The problem: Transcribe the records below word for word, leaving every picture out.

The data:
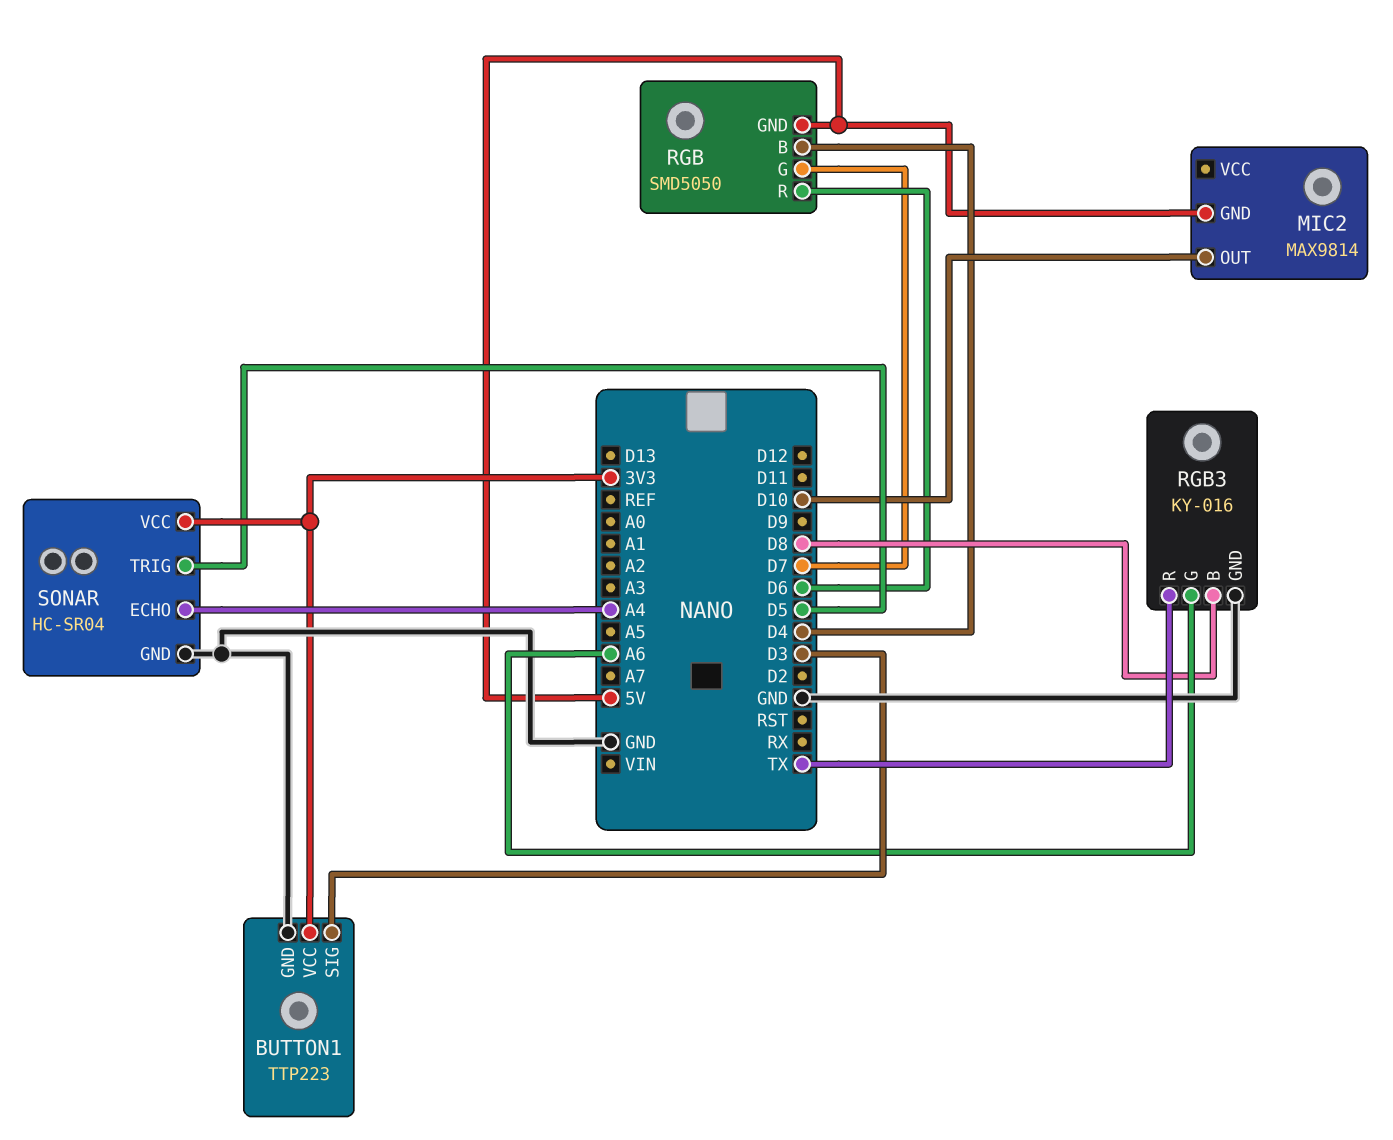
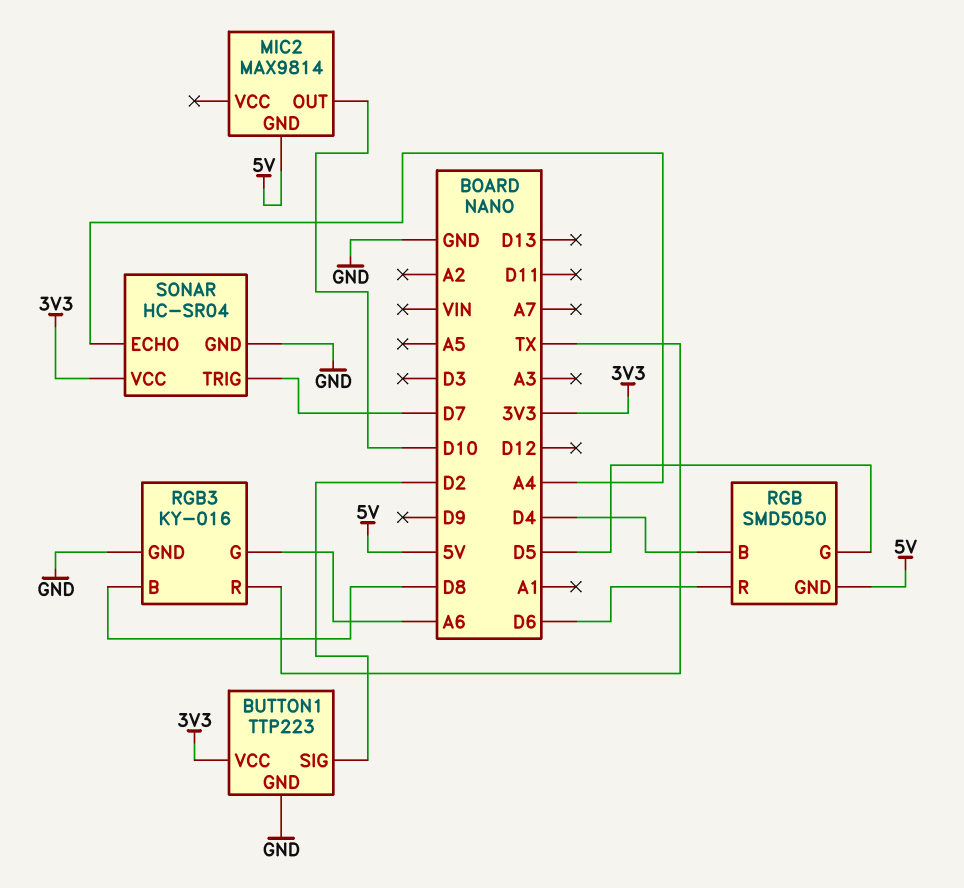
BUTTON1 pin SIG: D3 -> D2
RGB pin G: D7 -> D5
SONAR pin TRIG: D5 -> D7

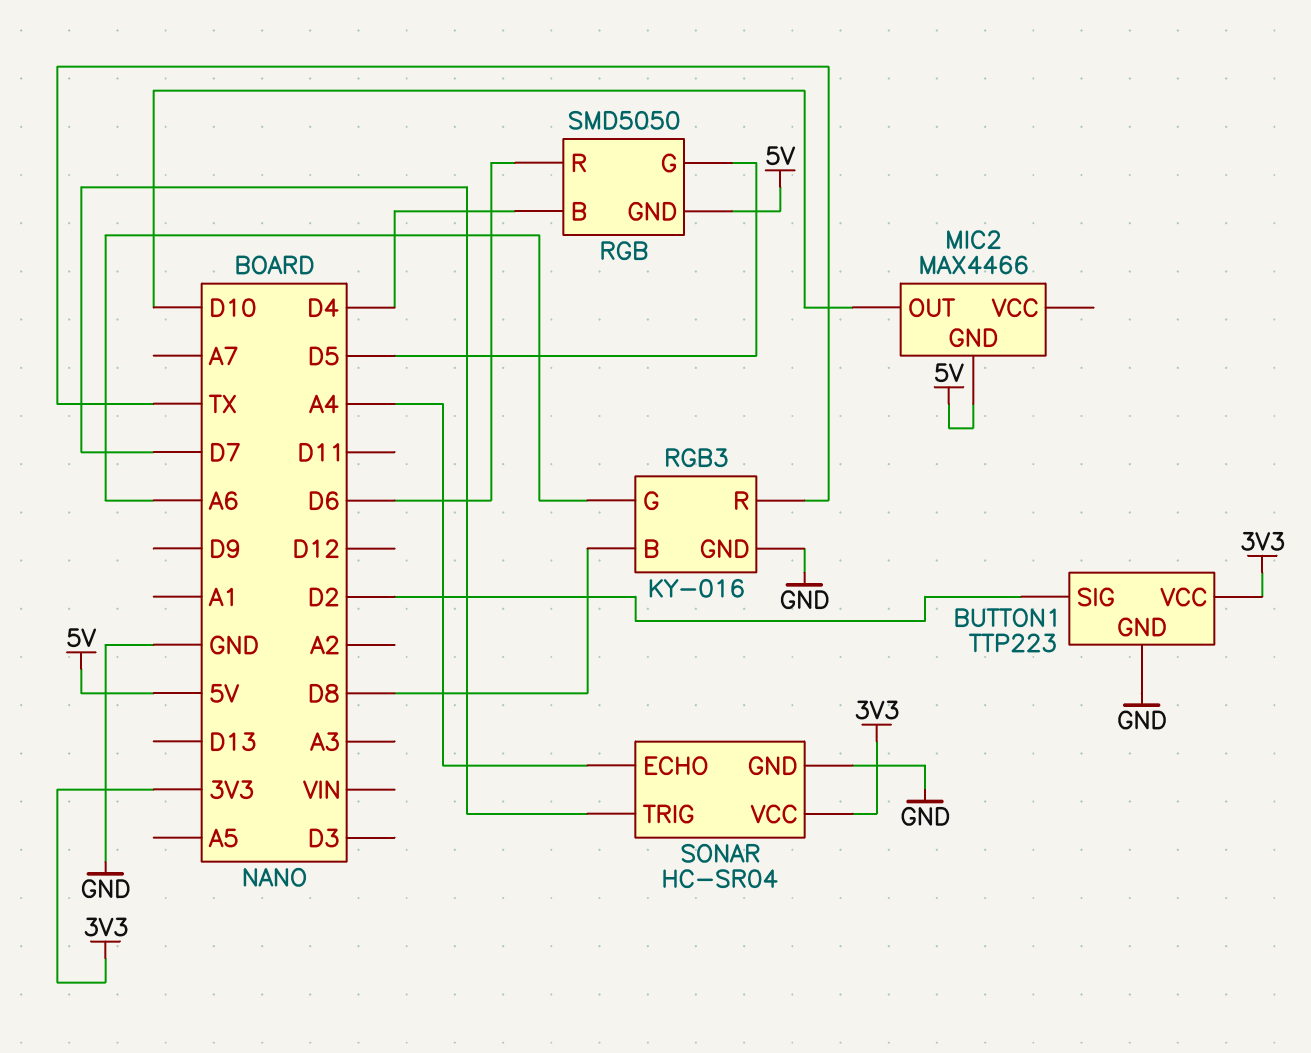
MIC2: MAX9814 -> MAX4466

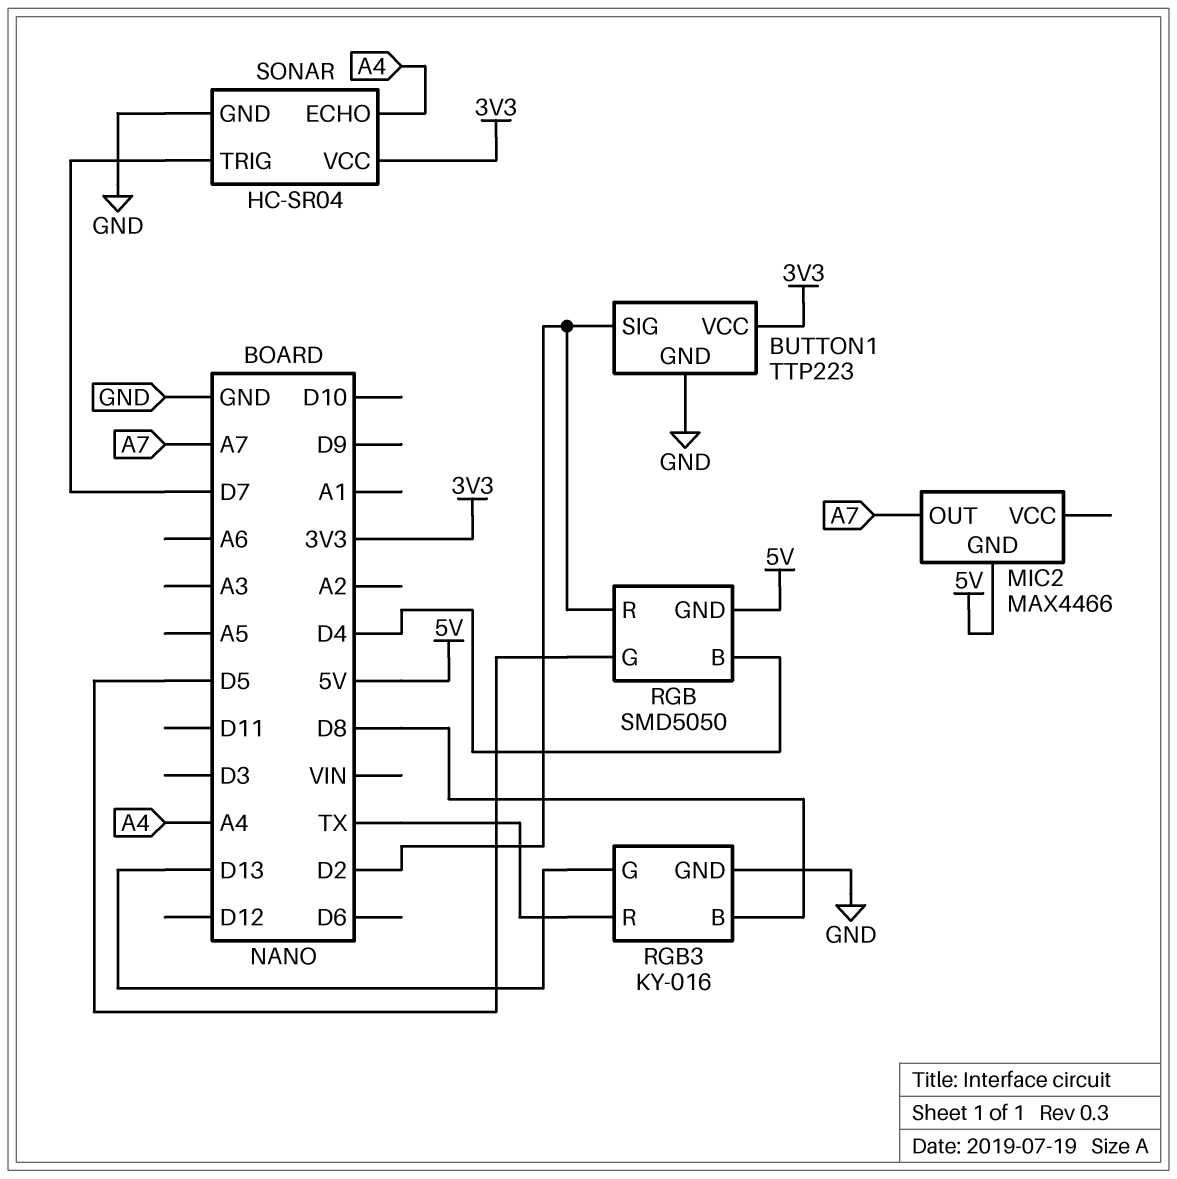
MIC2 pin OUT: D10 -> A7
RGB pin R: D6 -> D2
RGB3 pin G: A6 -> D13

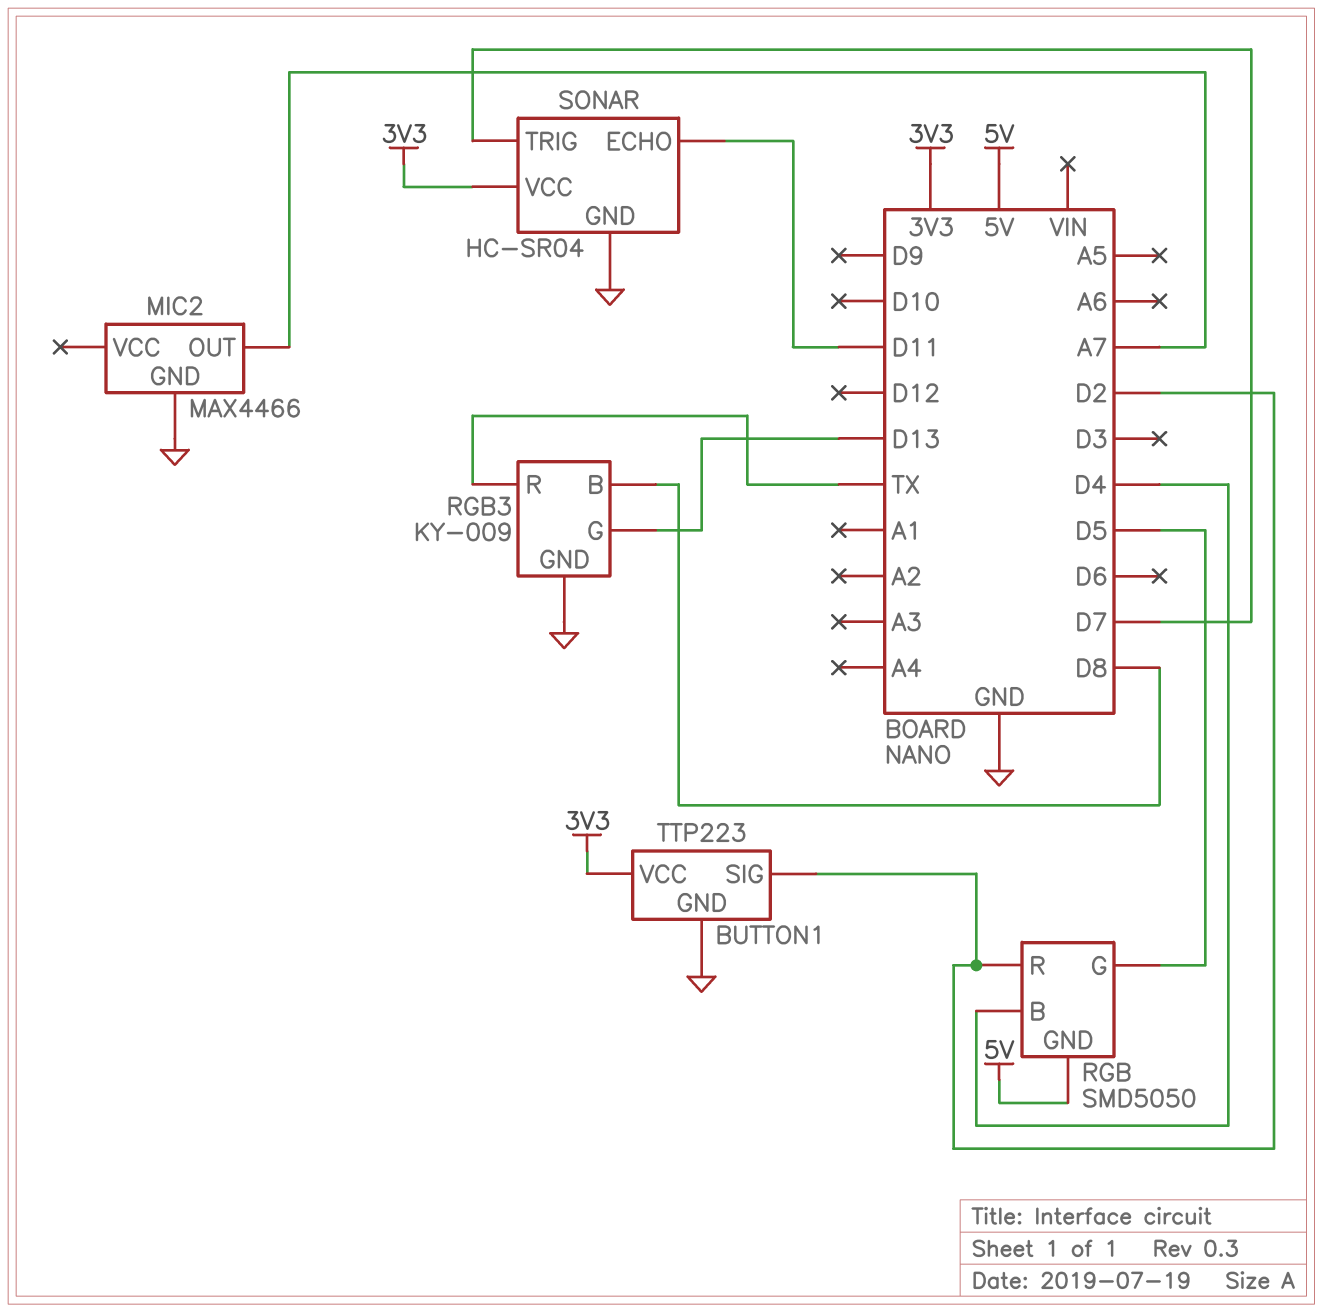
MIC2 pin GND: 5V -> GND
RGB3: KY-016 -> KY-009
SONAR pin ECHO: A4 -> D11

Response to this task:
BUTTON1 pin SIG: D3 -> D2
RGB pin G: D7 -> D5
SONAR pin TRIG: D5 -> D7

MIC2: MAX9814 -> MAX4466

MIC2 pin OUT: D10 -> A7
RGB pin R: D6 -> D2
RGB3 pin G: A6 -> D13

MIC2 pin GND: 5V -> GND
RGB3: KY-016 -> KY-009
SONAR pin ECHO: A4 -> D11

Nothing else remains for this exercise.